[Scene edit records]

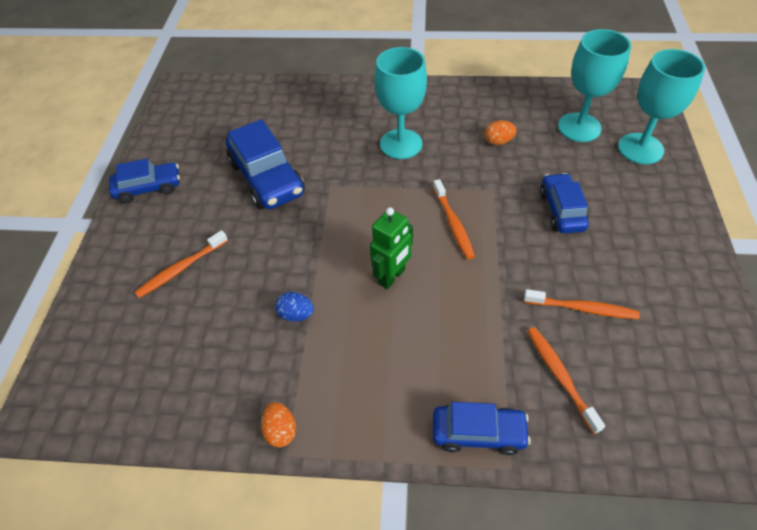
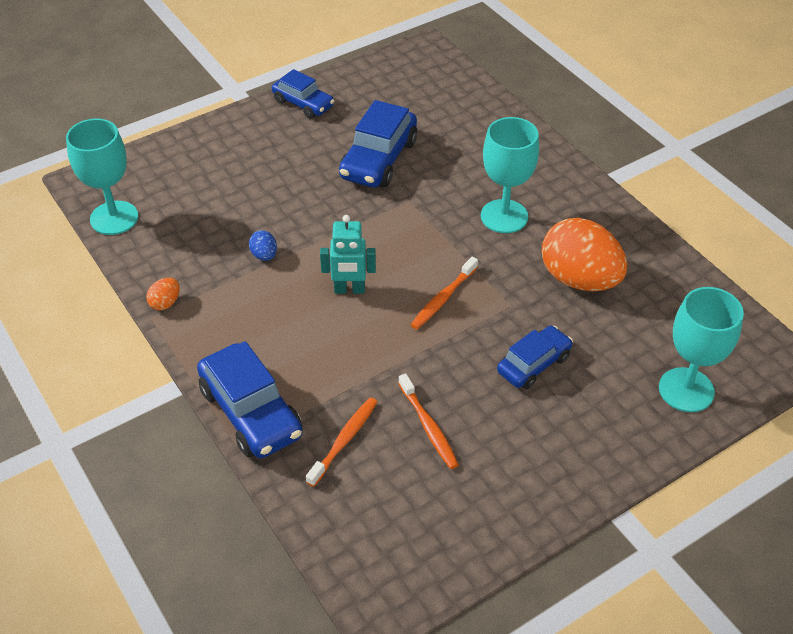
camera: 50 degrees right, 5 degrees down
orange toothbrush [135,230,228,298] -> none
green robot [370,207,413,289] -> turquoise robot [320,215,376,294]
blue car [433,402,531,455] -> blue car [197,341,302,458], size x1.58
orange egg [485,121,517,145] -> orange egg [542,218,627,291], size x2.45
turquoise goblet [558,29,631,142] -> turquoise goblet moved to [66,119,138,235]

- _DIRECTIONS_
Please set down every record exactly as it appears, leaving out the pictures.

- _PROBLEM SOLUTION_
camera: 50 degrees right, 5 degrees down
orange toothbrush [135,230,228,298] -> none
green robot [370,207,413,289] -> turquoise robot [320,215,376,294]
blue car [433,402,531,455] -> blue car [197,341,302,458], size x1.58
orange egg [485,121,517,145] -> orange egg [542,218,627,291], size x2.45
turquoise goblet [558,29,631,142] -> turquoise goblet moved to [66,119,138,235]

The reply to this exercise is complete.